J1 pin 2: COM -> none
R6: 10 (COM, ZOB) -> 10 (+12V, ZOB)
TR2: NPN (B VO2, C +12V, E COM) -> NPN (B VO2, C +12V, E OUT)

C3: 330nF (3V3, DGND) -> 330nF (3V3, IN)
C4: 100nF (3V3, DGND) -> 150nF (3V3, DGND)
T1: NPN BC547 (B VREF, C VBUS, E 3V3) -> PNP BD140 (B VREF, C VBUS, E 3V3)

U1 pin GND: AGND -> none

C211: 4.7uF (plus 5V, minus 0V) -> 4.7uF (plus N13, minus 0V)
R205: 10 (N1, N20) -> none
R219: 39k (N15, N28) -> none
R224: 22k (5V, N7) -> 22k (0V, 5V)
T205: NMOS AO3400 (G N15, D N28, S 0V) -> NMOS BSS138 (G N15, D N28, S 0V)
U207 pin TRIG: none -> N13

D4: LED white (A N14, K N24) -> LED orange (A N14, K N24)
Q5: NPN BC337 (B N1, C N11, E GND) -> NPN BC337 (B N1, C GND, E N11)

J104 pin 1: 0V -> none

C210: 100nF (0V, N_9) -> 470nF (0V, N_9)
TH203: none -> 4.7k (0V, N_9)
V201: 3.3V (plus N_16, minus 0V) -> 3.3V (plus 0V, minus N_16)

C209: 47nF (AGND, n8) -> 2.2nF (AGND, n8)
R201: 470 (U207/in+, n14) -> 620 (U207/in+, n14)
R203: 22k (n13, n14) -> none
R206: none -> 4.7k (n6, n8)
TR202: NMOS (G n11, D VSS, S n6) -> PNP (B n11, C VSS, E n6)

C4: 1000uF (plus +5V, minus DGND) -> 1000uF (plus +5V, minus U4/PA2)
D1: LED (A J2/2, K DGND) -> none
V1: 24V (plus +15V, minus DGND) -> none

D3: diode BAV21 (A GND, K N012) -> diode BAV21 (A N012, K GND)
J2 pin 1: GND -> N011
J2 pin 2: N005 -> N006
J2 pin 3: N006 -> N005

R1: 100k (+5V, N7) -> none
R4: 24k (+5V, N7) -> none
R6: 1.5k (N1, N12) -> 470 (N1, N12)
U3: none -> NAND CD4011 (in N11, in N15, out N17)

> _Work request_
Write the lines out exactly, from the one with "R1: 100k (+5V, N7) -> none" down to the last line of the listing, and leave out all others.

> _Response to this exercise_
R1: 100k (+5V, N7) -> none
R4: 24k (+5V, N7) -> none
R6: 1.5k (N1, N12) -> 470 (N1, N12)
U3: none -> NAND CD4011 (in N11, in N15, out N17)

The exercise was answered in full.